DATA PROVIDED:
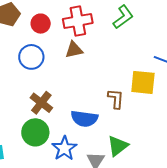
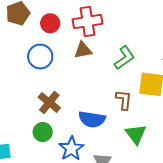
green L-shape: (123, 17) -> (124, 58), moved
green circle: (35, 132) -> (43, 132), size x0.7
green triangle: (118, 146) -> (136, 134), moved, turned -30

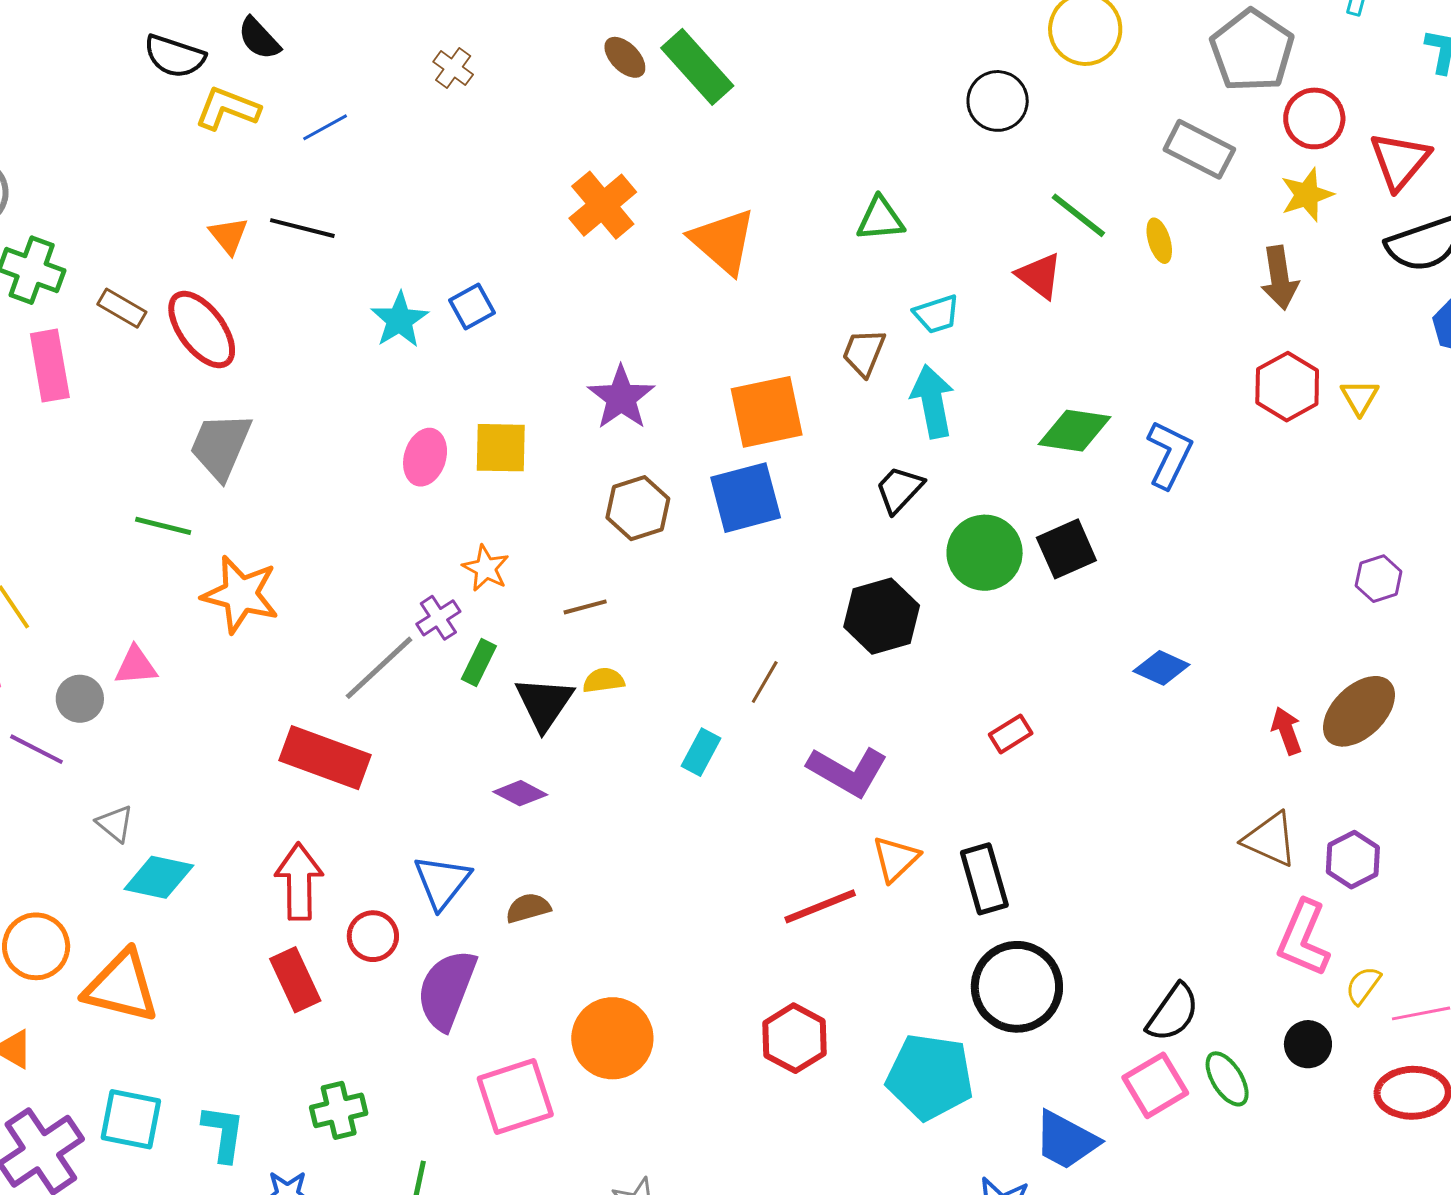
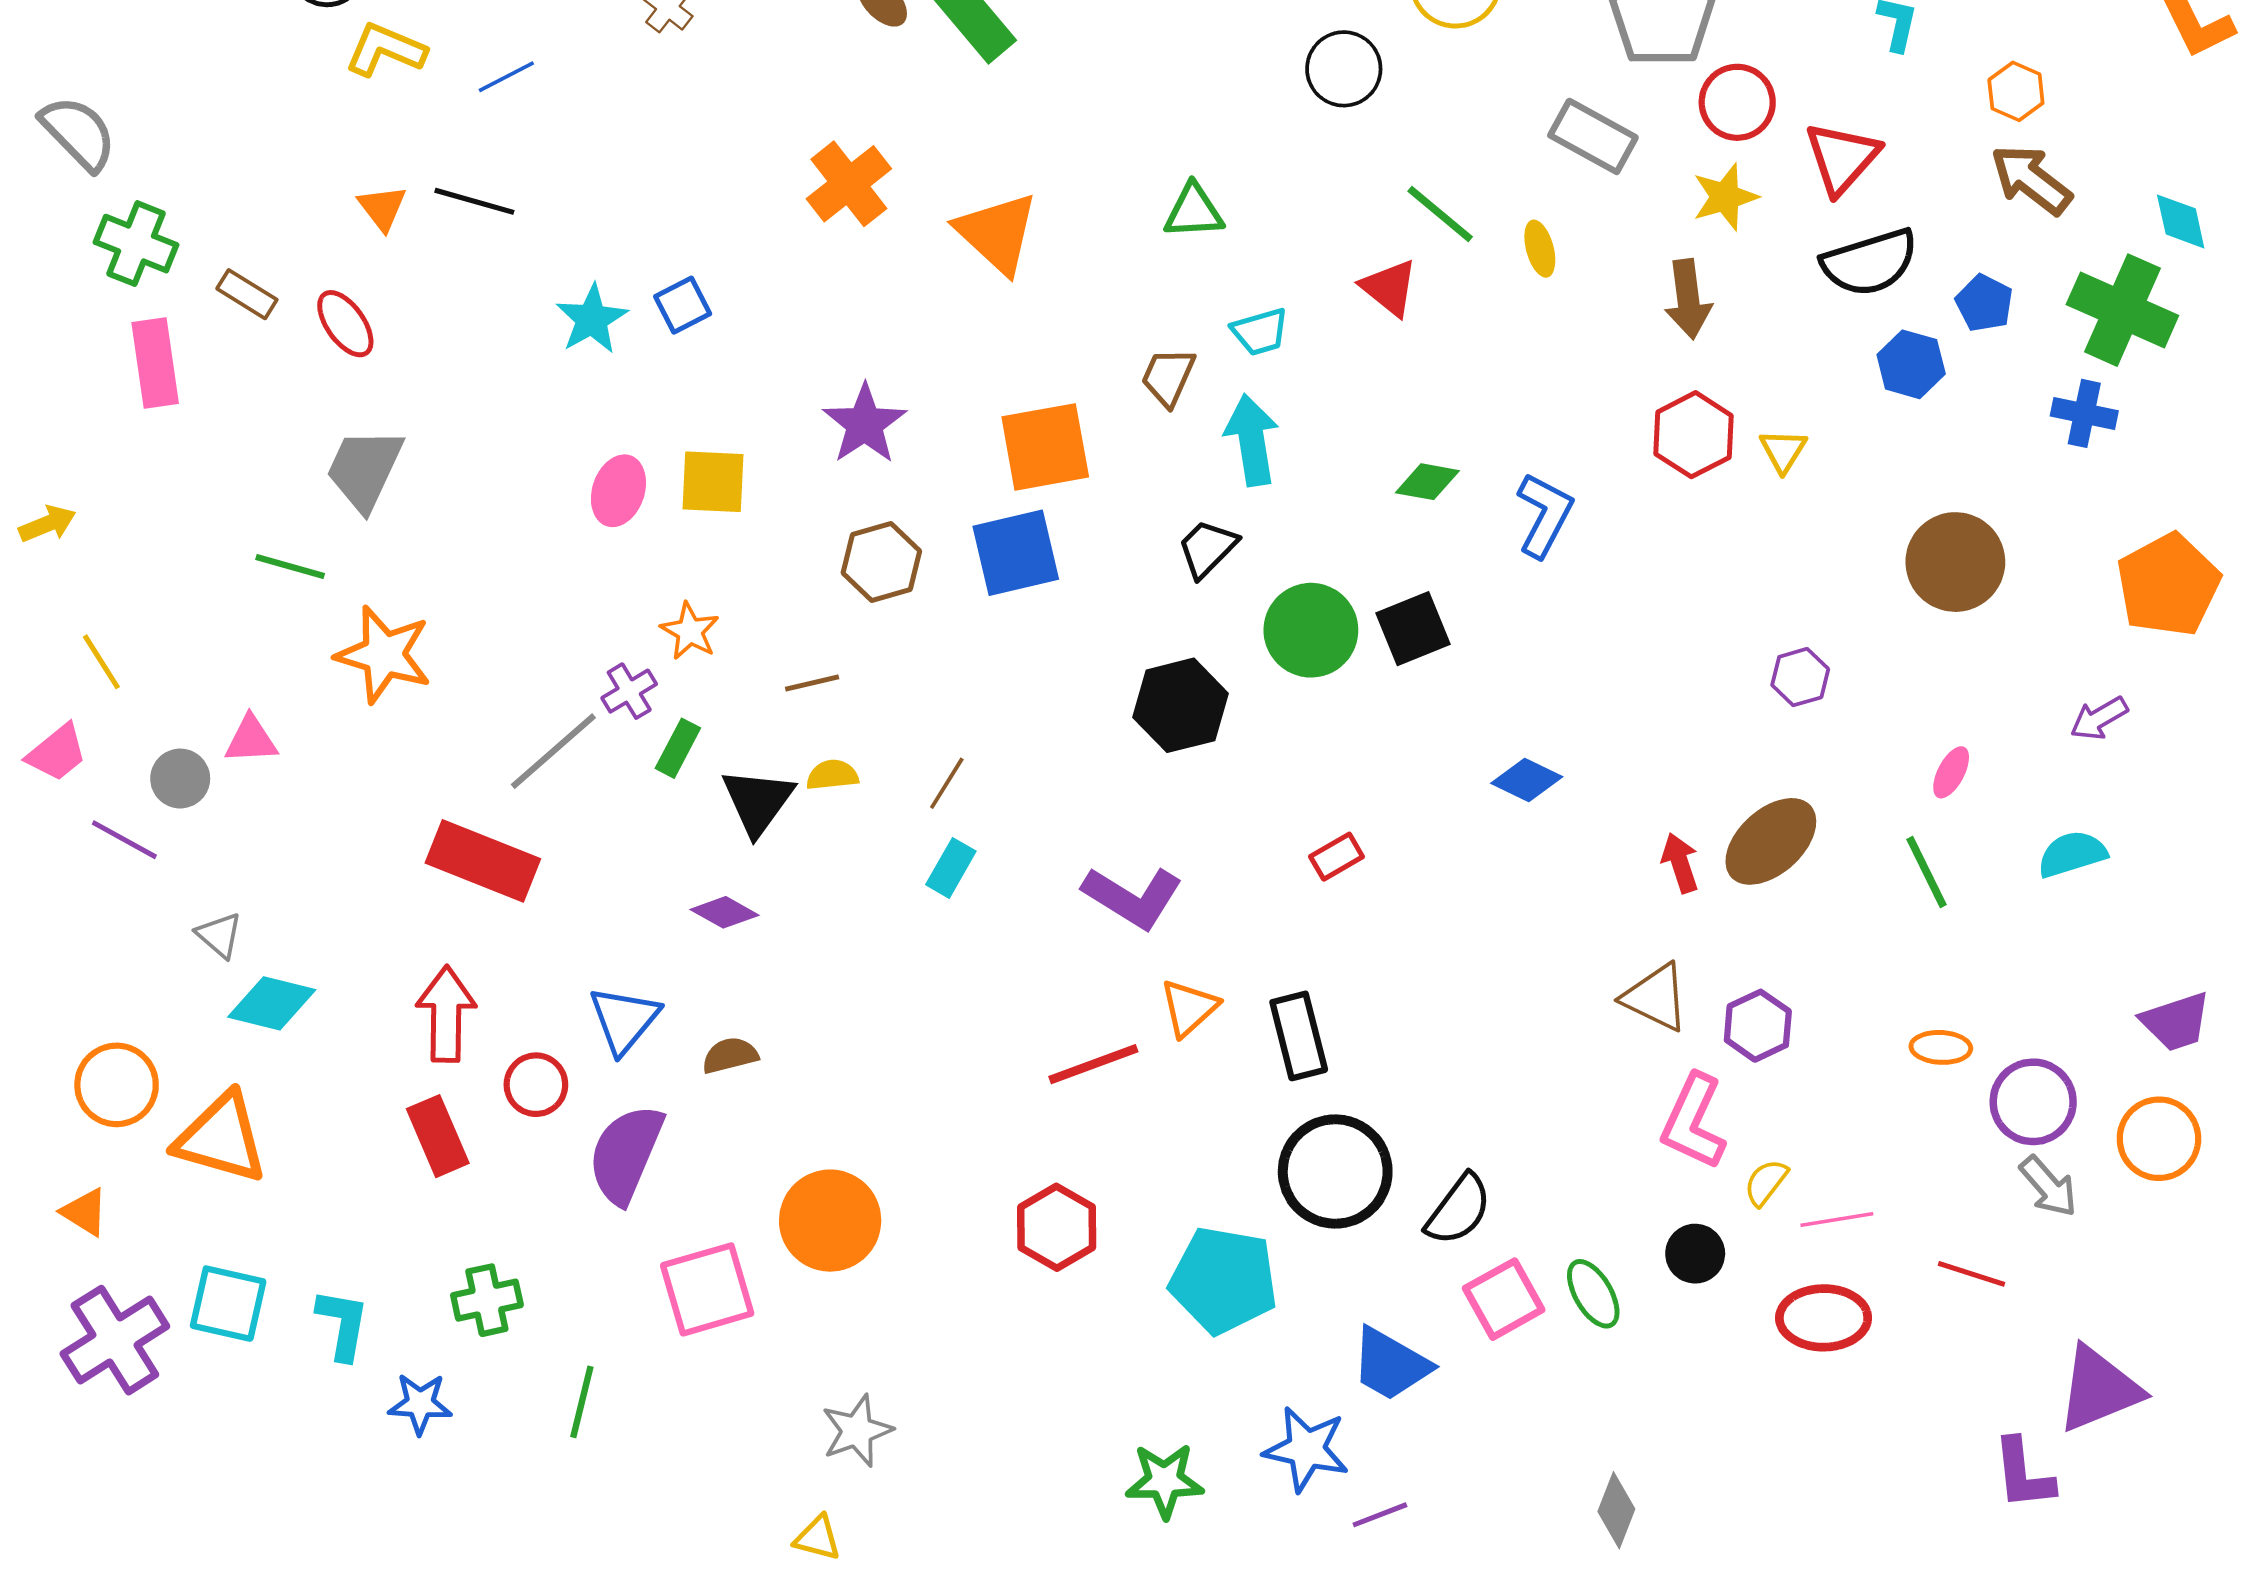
red ellipse: (202, 329) -> (345, 324), size x0.7
green diamond: (1075, 431) -> (1427, 482), size x0.7
brown line: (765, 682) -> (947, 783), moved
black semicircle: (1173, 1013) -> (1459, 1210), moved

EXERCISE DETAILS: Only the lines from the one with "brown line: (765, 682) -> (947, 783), moved" through the last line of the records belong in the answer, each copied exactly.

SOLUTION FOR THIS EXERCISE:
brown line: (765, 682) -> (947, 783), moved
black semicircle: (1173, 1013) -> (1459, 1210), moved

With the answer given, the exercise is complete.